- _TASK DIRECTIONS_:
Two lines below mark the span: the one containing "yellow bucket: [208,108,268,189]" and the one containing "brown pear: [305,113,337,161]". Set down both, plus every line between, exactly as they stand, and nothing else.

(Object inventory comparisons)
+++

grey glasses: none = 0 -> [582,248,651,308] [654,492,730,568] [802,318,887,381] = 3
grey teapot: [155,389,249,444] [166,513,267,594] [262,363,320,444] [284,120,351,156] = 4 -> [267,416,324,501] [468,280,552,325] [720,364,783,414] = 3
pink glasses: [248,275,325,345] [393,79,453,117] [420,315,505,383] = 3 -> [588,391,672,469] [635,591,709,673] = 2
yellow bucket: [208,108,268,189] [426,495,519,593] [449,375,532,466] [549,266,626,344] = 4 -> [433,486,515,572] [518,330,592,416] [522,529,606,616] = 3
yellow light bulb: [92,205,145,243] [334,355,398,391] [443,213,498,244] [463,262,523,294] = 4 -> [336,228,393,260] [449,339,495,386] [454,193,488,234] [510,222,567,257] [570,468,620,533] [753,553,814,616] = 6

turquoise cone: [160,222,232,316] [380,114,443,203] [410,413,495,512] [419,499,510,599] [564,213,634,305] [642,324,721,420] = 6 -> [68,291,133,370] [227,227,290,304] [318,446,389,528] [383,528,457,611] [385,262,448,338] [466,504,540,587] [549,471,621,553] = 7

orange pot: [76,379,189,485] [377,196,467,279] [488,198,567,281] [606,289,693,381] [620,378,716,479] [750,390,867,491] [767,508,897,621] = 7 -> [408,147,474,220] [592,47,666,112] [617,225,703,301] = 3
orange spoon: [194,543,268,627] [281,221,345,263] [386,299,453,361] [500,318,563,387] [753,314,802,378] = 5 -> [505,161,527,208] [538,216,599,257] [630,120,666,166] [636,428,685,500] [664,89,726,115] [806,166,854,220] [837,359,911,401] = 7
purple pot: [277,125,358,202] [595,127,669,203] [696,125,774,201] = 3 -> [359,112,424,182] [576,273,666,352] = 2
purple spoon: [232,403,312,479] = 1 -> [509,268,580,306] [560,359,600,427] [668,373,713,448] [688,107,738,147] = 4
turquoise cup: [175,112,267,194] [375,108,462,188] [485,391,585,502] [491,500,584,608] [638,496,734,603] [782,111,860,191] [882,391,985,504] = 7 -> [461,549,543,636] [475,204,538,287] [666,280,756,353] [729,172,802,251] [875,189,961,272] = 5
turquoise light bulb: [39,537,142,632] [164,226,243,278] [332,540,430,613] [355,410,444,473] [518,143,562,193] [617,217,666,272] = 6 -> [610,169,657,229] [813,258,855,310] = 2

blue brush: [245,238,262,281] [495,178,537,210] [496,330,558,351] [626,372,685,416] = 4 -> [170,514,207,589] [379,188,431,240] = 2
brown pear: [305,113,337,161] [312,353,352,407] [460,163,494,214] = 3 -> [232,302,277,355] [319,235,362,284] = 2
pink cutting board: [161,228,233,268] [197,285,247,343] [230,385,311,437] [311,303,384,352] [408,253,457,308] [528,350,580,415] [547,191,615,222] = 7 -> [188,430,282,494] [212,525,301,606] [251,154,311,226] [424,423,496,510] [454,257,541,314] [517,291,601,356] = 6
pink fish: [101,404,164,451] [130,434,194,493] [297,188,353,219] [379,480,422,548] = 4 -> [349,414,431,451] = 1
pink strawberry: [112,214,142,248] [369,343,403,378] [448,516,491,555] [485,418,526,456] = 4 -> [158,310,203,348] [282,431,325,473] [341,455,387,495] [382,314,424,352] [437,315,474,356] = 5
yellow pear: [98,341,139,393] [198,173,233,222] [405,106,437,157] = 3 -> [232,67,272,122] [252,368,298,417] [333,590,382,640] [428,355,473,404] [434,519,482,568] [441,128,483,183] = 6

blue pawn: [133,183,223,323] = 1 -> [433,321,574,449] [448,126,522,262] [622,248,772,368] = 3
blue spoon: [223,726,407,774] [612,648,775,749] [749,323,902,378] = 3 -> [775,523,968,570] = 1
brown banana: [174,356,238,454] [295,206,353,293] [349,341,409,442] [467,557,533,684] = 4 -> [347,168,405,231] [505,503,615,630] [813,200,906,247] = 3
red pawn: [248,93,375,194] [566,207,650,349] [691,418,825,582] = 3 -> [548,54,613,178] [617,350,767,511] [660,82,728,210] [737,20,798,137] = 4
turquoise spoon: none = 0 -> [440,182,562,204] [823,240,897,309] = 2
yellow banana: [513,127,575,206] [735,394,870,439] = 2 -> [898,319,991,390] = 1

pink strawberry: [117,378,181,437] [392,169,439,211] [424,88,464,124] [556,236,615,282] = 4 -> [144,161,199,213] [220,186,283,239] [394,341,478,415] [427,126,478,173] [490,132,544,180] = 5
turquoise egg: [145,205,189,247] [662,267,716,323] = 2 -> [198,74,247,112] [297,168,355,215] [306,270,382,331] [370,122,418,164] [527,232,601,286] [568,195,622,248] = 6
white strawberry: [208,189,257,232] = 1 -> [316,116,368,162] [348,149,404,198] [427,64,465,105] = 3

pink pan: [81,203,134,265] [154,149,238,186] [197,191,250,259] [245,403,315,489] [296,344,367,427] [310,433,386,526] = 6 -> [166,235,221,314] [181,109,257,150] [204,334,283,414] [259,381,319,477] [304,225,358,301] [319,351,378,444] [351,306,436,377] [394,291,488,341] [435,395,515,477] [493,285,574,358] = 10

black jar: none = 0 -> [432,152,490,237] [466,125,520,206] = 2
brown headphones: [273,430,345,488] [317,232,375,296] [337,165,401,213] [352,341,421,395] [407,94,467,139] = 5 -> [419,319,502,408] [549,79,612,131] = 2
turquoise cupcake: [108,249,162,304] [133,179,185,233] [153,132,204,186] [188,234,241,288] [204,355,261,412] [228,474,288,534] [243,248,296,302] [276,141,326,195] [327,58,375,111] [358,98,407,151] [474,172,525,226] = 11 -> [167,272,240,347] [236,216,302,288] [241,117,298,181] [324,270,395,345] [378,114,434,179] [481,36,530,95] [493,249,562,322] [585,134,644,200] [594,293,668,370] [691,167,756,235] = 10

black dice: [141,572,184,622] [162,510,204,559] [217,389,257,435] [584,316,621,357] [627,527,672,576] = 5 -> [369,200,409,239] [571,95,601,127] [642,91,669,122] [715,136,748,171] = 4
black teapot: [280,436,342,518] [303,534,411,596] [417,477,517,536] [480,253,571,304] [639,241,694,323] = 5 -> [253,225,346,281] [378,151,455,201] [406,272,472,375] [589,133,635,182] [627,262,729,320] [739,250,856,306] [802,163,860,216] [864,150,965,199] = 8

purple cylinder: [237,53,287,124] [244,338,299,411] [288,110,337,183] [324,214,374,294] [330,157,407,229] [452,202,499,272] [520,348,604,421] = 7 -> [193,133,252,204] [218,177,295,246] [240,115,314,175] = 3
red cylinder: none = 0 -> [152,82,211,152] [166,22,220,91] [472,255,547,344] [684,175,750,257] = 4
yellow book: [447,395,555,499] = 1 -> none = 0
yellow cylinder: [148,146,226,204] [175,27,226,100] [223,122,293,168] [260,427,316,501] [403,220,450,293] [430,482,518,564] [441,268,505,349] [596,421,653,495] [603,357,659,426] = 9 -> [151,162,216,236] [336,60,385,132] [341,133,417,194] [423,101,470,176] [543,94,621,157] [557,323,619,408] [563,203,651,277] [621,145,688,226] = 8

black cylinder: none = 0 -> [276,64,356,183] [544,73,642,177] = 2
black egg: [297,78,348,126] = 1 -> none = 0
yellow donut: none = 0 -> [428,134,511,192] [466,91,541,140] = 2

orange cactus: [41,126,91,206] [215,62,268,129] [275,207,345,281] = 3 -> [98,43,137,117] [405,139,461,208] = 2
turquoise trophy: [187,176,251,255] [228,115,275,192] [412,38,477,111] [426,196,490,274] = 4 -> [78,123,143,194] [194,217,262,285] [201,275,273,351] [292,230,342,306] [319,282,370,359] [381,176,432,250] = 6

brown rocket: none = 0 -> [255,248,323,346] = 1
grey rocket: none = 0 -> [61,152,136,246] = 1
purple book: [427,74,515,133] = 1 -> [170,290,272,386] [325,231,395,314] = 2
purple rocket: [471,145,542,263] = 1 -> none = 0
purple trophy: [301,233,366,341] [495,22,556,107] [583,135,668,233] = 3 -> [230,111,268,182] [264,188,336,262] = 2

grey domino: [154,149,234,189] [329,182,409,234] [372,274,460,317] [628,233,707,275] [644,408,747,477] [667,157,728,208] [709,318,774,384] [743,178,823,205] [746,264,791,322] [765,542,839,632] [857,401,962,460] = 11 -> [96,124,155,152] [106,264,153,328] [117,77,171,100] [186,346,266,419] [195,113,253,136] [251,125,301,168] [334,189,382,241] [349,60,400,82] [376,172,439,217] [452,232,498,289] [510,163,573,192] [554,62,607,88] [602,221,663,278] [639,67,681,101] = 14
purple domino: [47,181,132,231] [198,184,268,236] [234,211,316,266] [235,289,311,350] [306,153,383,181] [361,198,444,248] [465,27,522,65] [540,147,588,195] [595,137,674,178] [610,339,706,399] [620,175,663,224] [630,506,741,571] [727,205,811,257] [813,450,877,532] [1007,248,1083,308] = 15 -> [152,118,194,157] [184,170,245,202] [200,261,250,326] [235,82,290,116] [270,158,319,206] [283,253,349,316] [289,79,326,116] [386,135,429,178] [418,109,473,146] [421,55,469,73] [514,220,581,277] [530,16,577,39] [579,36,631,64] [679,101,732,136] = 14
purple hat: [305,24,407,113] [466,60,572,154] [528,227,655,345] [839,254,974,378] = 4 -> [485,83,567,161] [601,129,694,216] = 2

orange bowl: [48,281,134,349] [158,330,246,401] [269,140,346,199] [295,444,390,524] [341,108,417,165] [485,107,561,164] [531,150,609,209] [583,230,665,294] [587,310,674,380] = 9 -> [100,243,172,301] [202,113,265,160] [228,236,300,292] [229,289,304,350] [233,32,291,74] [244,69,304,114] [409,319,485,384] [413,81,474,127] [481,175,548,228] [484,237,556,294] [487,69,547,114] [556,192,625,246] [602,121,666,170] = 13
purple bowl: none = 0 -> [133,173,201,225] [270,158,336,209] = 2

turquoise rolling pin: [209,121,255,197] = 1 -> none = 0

+++

- _SOLUTION TO THE EXERCISE_:
yellow bucket: [208,108,268,189] [426,495,519,593] [449,375,532,466] [549,266,626,344] = 4 -> [433,486,515,572] [518,330,592,416] [522,529,606,616] = 3
yellow light bulb: [92,205,145,243] [334,355,398,391] [443,213,498,244] [463,262,523,294] = 4 -> [336,228,393,260] [449,339,495,386] [454,193,488,234] [510,222,567,257] [570,468,620,533] [753,553,814,616] = 6

turquoise cone: [160,222,232,316] [380,114,443,203] [410,413,495,512] [419,499,510,599] [564,213,634,305] [642,324,721,420] = 6 -> [68,291,133,370] [227,227,290,304] [318,446,389,528] [383,528,457,611] [385,262,448,338] [466,504,540,587] [549,471,621,553] = 7

orange pot: [76,379,189,485] [377,196,467,279] [488,198,567,281] [606,289,693,381] [620,378,716,479] [750,390,867,491] [767,508,897,621] = 7 -> [408,147,474,220] [592,47,666,112] [617,225,703,301] = 3
orange spoon: [194,543,268,627] [281,221,345,263] [386,299,453,361] [500,318,563,387] [753,314,802,378] = 5 -> [505,161,527,208] [538,216,599,257] [630,120,666,166] [636,428,685,500] [664,89,726,115] [806,166,854,220] [837,359,911,401] = 7
purple pot: [277,125,358,202] [595,127,669,203] [696,125,774,201] = 3 -> [359,112,424,182] [576,273,666,352] = 2
purple spoon: [232,403,312,479] = 1 -> [509,268,580,306] [560,359,600,427] [668,373,713,448] [688,107,738,147] = 4
turquoise cup: [175,112,267,194] [375,108,462,188] [485,391,585,502] [491,500,584,608] [638,496,734,603] [782,111,860,191] [882,391,985,504] = 7 -> [461,549,543,636] [475,204,538,287] [666,280,756,353] [729,172,802,251] [875,189,961,272] = 5
turquoise light bulb: [39,537,142,632] [164,226,243,278] [332,540,430,613] [355,410,444,473] [518,143,562,193] [617,217,666,272] = 6 -> [610,169,657,229] [813,258,855,310] = 2

blue brush: [245,238,262,281] [495,178,537,210] [496,330,558,351] [626,372,685,416] = 4 -> [170,514,207,589] [379,188,431,240] = 2
brown pear: [305,113,337,161] [312,353,352,407] [460,163,494,214] = 3 -> [232,302,277,355] [319,235,362,284] = 2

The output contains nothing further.